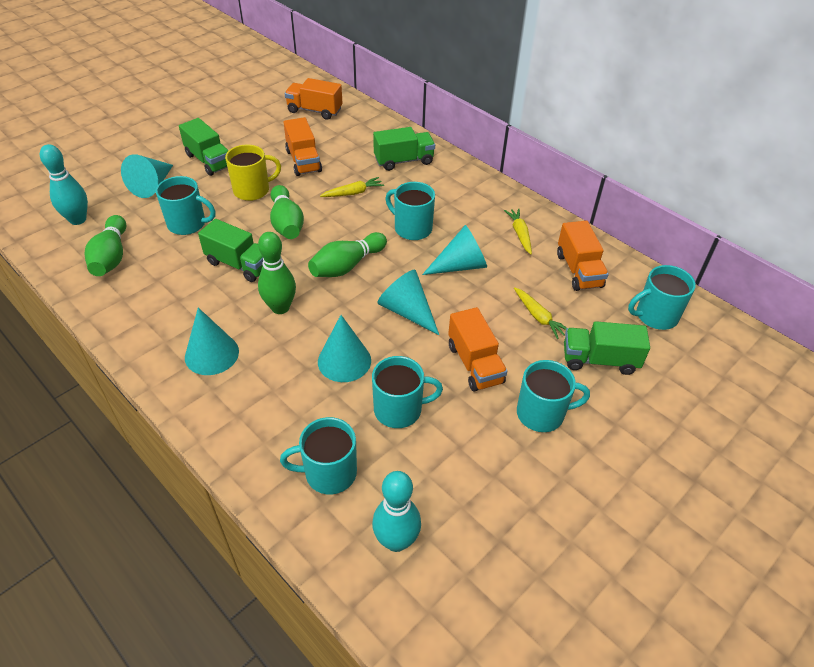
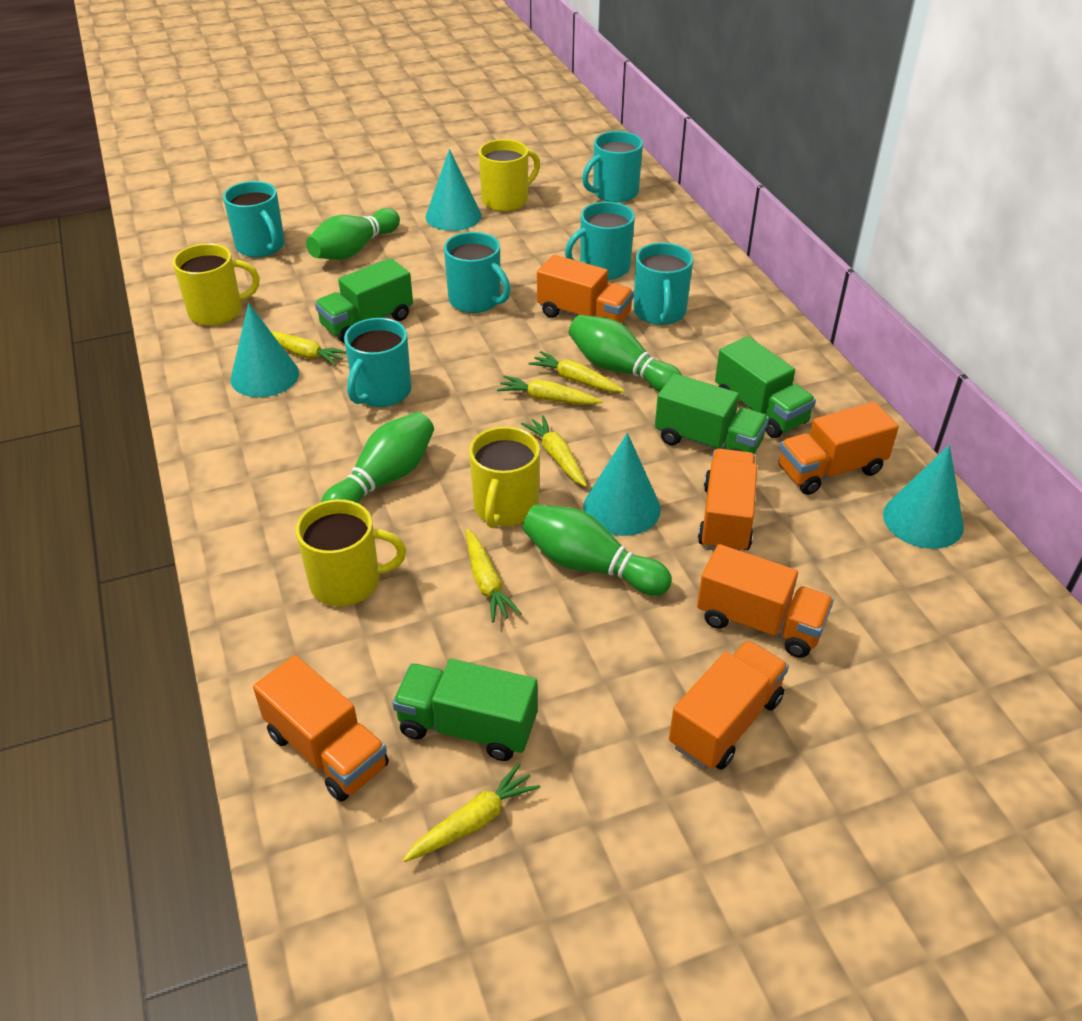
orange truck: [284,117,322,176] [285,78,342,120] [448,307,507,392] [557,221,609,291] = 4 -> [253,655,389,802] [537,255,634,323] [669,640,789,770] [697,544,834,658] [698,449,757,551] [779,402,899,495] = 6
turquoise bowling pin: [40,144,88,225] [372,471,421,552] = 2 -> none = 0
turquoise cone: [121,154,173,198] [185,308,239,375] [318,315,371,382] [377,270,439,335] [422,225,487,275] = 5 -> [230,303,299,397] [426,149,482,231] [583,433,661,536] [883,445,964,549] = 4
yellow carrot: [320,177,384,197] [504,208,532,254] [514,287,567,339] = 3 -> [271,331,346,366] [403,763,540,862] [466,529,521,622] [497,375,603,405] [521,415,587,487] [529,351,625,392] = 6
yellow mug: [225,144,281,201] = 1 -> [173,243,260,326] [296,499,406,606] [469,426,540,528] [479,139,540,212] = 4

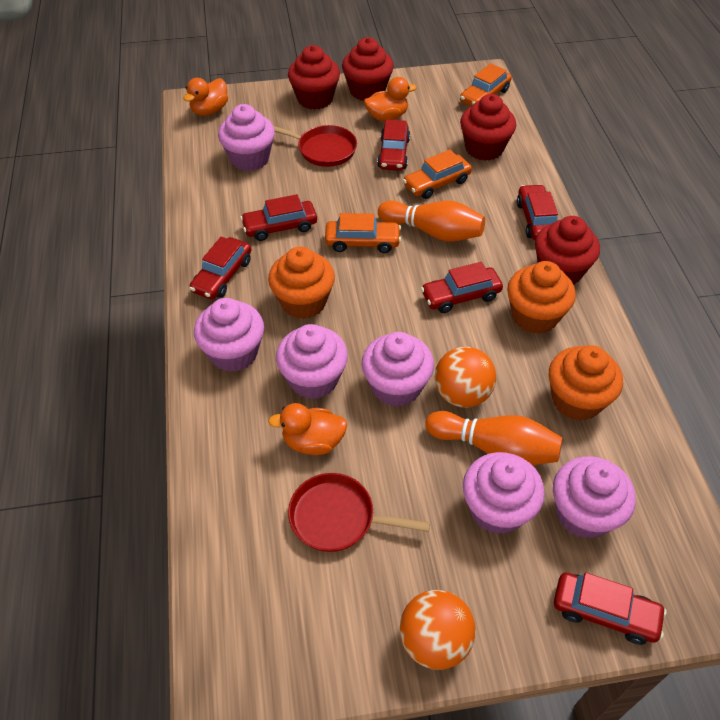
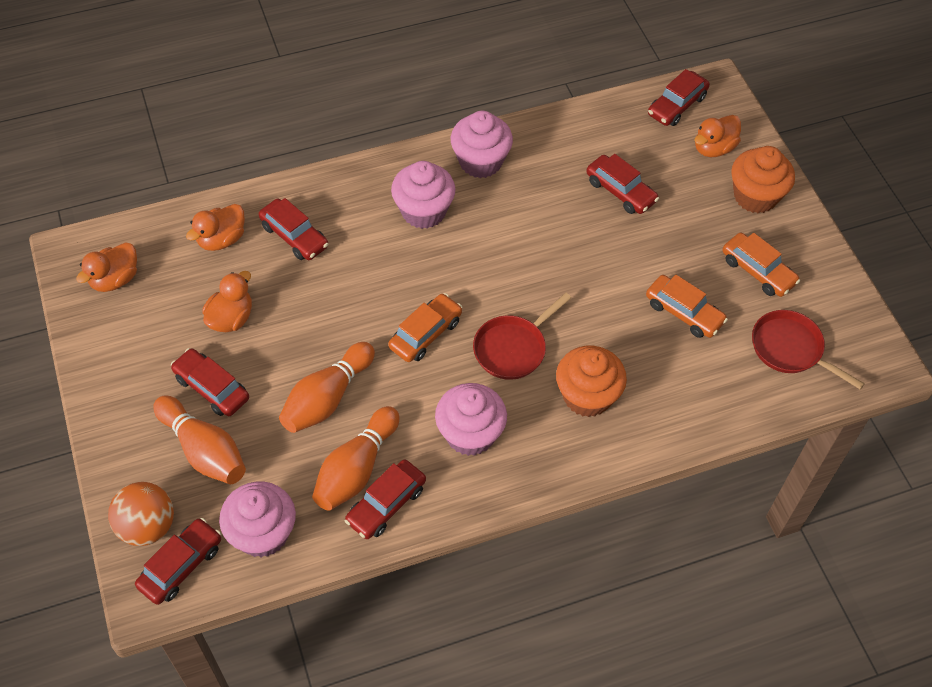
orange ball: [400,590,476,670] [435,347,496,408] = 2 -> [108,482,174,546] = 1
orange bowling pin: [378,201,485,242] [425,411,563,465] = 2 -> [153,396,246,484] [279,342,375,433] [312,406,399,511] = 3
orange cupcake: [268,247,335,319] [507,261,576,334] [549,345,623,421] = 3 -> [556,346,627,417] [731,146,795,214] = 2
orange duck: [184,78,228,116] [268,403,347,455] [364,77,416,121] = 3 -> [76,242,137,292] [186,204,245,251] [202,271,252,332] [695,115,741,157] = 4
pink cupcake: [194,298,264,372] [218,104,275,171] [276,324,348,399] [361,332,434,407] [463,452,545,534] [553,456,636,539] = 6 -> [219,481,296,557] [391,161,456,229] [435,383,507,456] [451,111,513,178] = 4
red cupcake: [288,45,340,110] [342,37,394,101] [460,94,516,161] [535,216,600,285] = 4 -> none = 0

*WHAT IS BEING ASKED*:
Please give the number of lines in the data above where the word "yellow" appears, and nothing besides.

*RESPONSE TO THIS EXERCISE*:
2